:: Exercise material ::
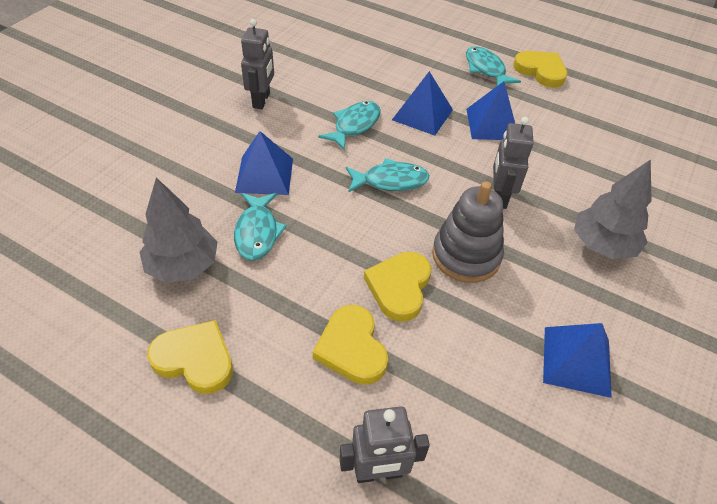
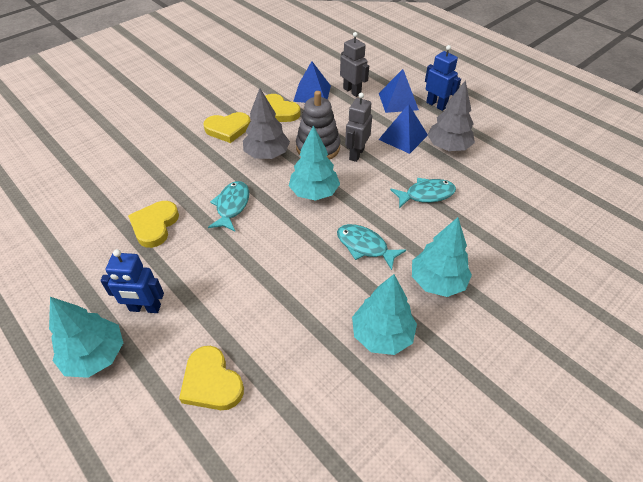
blue pyramid: [235,131,293,195] [392,71,453,136] [466,81,515,140] [543,323,612,398] = 4 -> [293,61,331,103] [378,104,428,154] [379,69,419,113] = 3
blue robot: none = 0 -> [100,249,164,313] [425,45,461,111] = 2
grey robot: [241,19,274,109] [340,406,430,483] [493,117,534,209] = 3 -> [340,32,369,97] [345,93,372,162] = 2
turquoise fish: [234,193,287,261] [318,101,381,151] [346,158,429,193] [466,46,521,86] = 4 -> [208,181,249,231] [337,224,406,270] [390,178,456,208] = 3
turquoise tree: none = 0 -> [49,297,123,378] [289,126,340,200] [352,274,417,355] [412,217,472,297] = 4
:::
● Task brief: Within the entries above, work out the number of lines that include the string "blue" and give only that.

● Output of the task: 2